**Task statement:** Every line below that holds the string "zener" should be copied out.
[[ Dataset content open ]]
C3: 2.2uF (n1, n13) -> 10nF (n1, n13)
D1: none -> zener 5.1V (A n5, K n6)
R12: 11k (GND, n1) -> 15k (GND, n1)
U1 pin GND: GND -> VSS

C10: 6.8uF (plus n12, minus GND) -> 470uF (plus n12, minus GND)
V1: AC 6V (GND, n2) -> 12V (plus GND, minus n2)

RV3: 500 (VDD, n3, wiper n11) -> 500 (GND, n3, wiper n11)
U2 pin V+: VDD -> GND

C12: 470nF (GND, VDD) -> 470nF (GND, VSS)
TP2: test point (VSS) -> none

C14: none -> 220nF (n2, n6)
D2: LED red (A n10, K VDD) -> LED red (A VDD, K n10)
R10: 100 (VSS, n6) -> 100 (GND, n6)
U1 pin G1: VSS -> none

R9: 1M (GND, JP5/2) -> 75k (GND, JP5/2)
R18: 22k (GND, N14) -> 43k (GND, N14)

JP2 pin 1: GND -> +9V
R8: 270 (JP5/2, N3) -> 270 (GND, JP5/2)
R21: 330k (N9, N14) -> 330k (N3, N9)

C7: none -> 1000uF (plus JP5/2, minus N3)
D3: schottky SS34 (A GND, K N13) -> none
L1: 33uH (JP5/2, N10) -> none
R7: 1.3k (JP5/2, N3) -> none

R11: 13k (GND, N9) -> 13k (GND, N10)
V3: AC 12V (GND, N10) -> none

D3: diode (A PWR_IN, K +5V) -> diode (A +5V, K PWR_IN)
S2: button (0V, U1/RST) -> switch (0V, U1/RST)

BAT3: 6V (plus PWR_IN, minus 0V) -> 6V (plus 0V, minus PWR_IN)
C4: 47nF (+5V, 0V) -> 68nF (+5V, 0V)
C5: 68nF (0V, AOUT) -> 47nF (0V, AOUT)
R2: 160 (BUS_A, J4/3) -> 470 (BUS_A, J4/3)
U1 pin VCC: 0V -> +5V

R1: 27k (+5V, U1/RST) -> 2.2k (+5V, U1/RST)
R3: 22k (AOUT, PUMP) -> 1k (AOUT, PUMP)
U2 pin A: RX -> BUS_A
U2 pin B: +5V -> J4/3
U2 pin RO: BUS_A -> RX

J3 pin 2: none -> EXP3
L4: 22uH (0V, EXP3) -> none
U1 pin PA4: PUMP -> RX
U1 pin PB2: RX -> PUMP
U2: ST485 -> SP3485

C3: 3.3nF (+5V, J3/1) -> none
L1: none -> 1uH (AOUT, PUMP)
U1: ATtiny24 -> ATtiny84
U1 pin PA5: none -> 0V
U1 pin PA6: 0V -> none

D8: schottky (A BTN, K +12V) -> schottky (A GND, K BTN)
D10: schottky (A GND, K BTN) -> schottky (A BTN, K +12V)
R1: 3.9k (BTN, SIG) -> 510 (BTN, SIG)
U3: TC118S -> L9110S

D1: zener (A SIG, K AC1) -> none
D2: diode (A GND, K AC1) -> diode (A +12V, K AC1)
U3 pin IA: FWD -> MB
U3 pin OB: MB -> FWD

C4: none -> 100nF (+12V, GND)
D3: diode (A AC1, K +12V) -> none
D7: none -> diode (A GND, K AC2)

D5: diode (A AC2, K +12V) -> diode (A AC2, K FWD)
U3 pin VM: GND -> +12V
[[ Dataset content closed ]]
**Response to the exercise:**
D1: none -> zener 5.1V (A n5, K n6)
D1: zener (A SIG, K AC1) -> none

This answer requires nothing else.